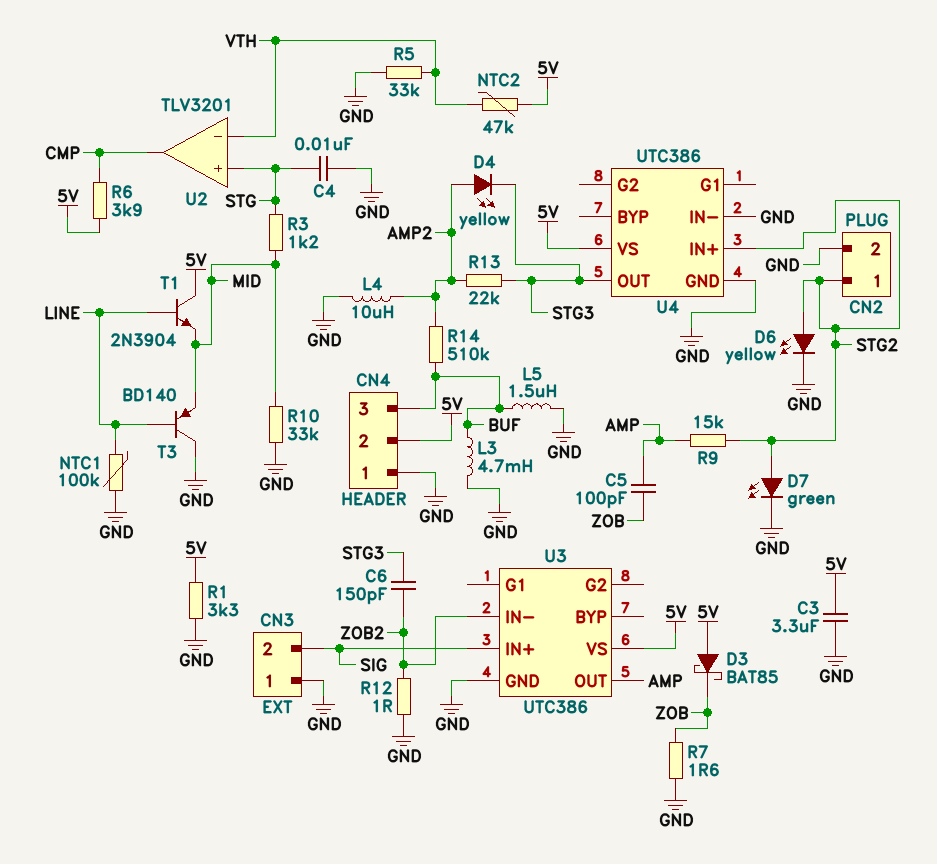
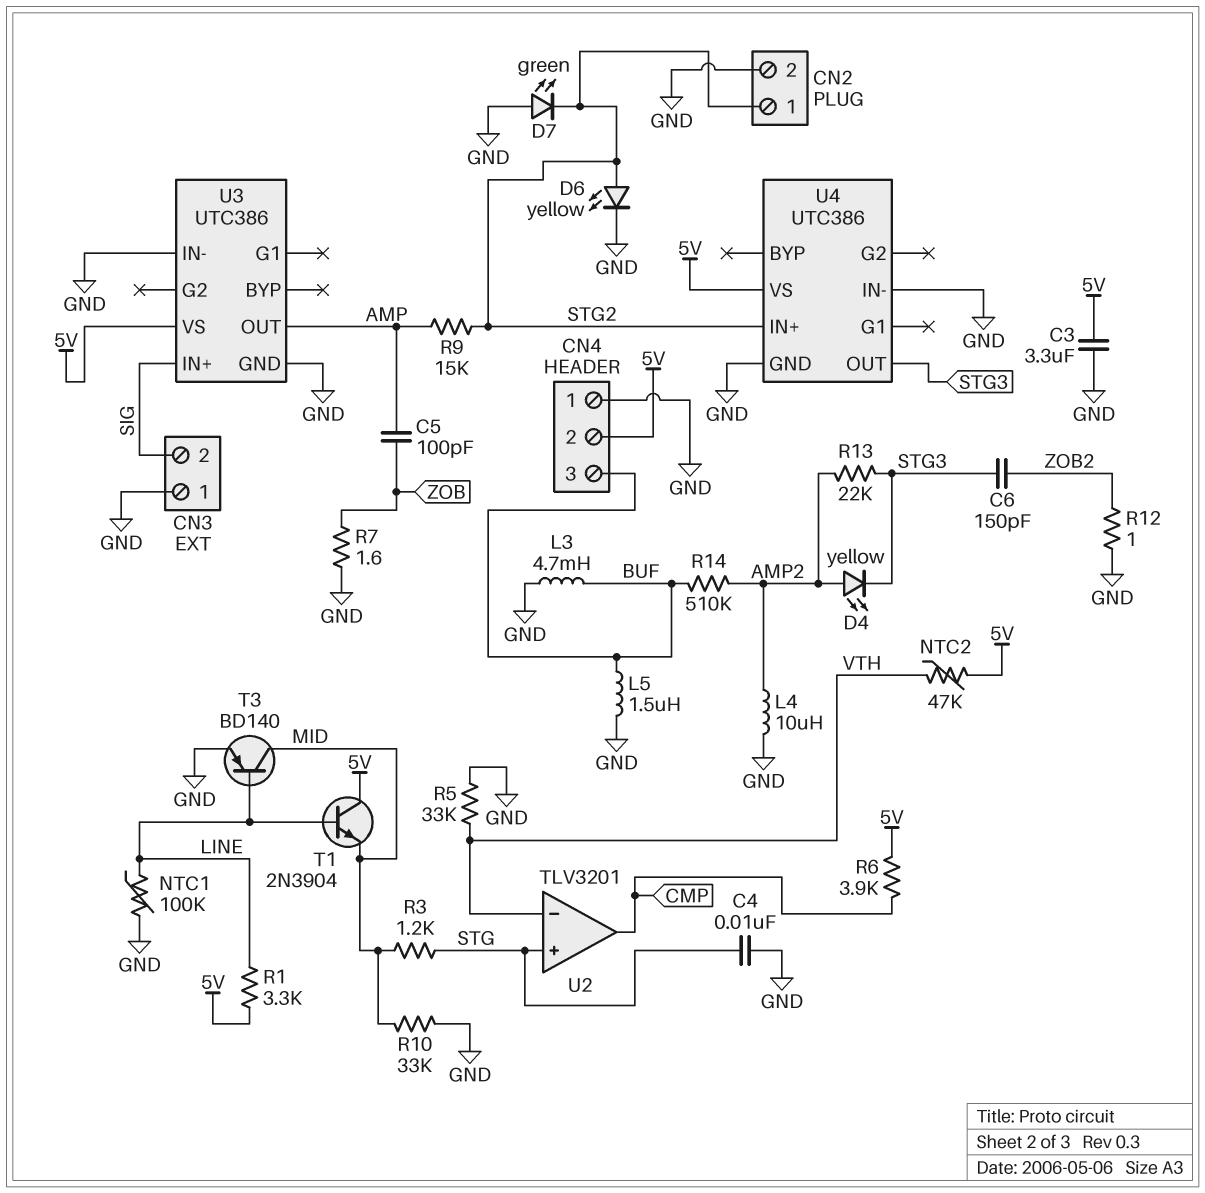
D3: schottky BAT85 (A 5V, K ZOB) -> none
D7: LED green (A STG2, K GND) -> LED green (A GND, K STG2)
R1: 3.3k (5V, GND) -> 3.3k (5V, LINE)
T3: PNP BD140 (B LINE, C GND, E MID) -> PNP BD140 (B LINE, C MID, E GND)
U3 pin IN-: ZOB2 -> GND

## YOUR ASSIGNMENT
Where an entry includes a picture, drop it, and print the rest of the material word for word.

## SOLUTION
D3: schottky BAT85 (A 5V, K ZOB) -> none
D7: LED green (A STG2, K GND) -> LED green (A GND, K STG2)
R1: 3.3k (5V, GND) -> 3.3k (5V, LINE)
T3: PNP BD140 (B LINE, C GND, E MID) -> PNP BD140 (B LINE, C MID, E GND)
U3 pin IN-: ZOB2 -> GND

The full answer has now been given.